What to produce
Starting at the line that holds "white flashlight: [224,176,274,222]" and stopping at the line that holds "white fork: [277,203,353,232]", restate the records below word for word, with both of those lines included.

Data for processing

=== Section Start ===

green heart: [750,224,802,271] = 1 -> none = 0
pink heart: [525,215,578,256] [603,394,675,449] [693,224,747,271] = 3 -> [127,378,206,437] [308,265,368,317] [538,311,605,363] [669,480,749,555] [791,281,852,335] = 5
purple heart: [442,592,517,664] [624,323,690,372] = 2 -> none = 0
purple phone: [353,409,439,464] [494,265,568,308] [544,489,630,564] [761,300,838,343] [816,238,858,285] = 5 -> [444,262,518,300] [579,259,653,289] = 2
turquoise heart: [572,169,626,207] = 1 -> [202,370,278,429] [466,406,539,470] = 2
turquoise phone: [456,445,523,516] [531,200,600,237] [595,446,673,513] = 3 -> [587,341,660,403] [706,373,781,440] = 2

=== Section End ===
=== Section Start ===

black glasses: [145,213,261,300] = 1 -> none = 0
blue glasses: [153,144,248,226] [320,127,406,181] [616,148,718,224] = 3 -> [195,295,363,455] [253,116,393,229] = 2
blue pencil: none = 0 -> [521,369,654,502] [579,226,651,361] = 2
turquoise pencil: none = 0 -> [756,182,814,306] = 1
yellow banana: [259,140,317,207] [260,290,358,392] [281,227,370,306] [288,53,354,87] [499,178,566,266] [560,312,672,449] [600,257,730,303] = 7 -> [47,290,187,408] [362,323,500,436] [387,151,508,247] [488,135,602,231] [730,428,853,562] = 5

=== Section End ===
=== Section Start ===

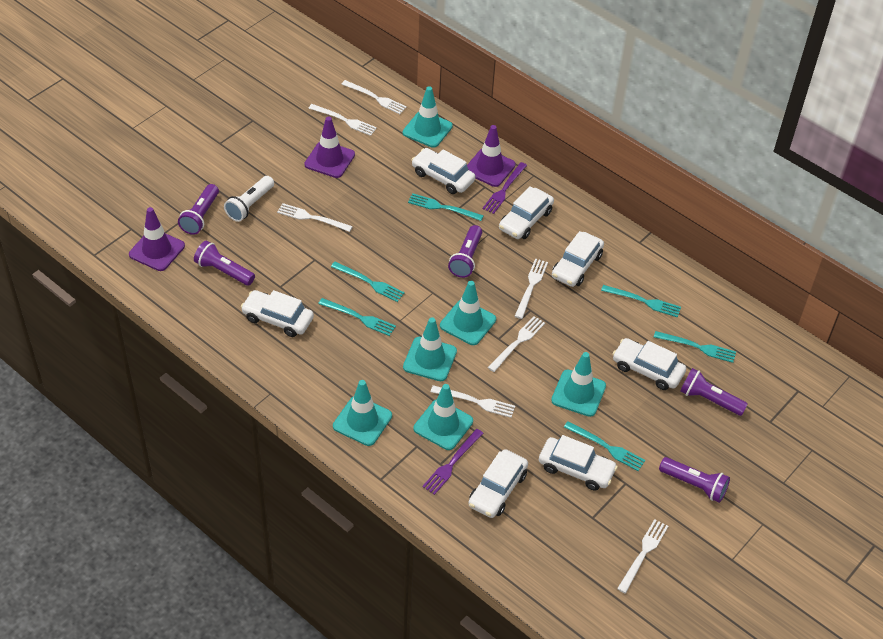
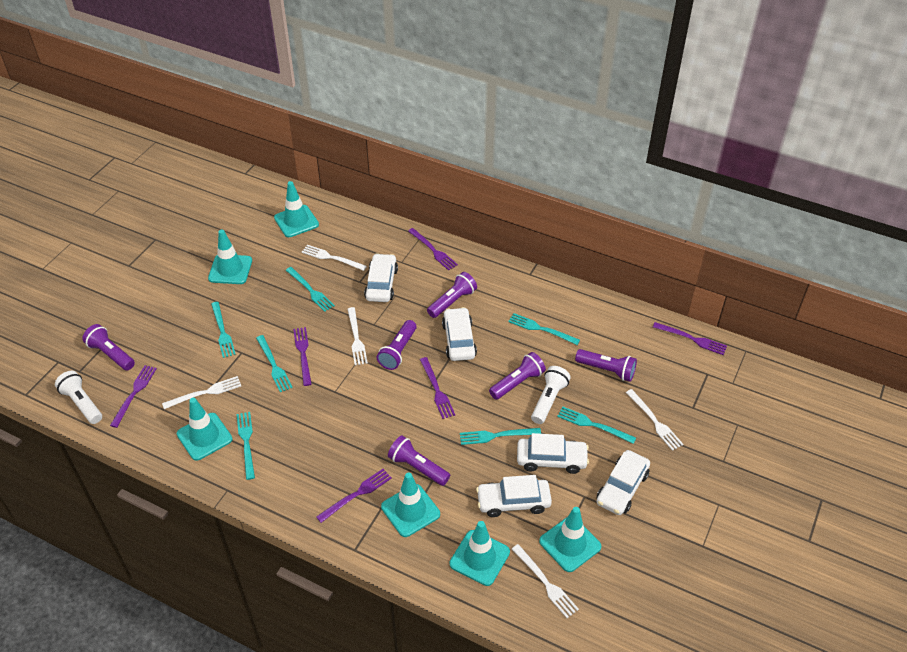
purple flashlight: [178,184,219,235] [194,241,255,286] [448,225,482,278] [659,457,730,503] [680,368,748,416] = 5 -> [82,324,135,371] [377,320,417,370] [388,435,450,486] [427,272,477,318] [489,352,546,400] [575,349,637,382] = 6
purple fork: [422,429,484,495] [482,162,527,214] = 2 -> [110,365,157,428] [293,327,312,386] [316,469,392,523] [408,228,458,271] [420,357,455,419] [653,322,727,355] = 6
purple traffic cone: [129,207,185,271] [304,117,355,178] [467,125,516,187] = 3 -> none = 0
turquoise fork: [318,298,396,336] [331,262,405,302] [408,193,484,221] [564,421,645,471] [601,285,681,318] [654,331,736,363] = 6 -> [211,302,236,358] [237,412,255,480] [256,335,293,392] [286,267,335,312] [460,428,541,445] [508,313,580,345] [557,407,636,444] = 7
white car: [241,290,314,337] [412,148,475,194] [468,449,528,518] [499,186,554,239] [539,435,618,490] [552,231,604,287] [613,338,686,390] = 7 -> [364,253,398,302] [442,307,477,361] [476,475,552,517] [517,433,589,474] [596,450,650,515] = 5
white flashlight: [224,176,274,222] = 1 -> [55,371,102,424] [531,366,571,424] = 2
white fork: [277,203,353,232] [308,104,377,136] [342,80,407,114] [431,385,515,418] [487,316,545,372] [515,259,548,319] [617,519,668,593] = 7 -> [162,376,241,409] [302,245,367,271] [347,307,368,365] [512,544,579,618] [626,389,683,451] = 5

=== Section End ===

Response
white flashlight: [224,176,274,222] = 1 -> [55,371,102,424] [531,366,571,424] = 2
white fork: [277,203,353,232] [308,104,377,136] [342,80,407,114] [431,385,515,418] [487,316,545,372] [515,259,548,319] [617,519,668,593] = 7 -> [162,376,241,409] [302,245,367,271] [347,307,368,365] [512,544,579,618] [626,389,683,451] = 5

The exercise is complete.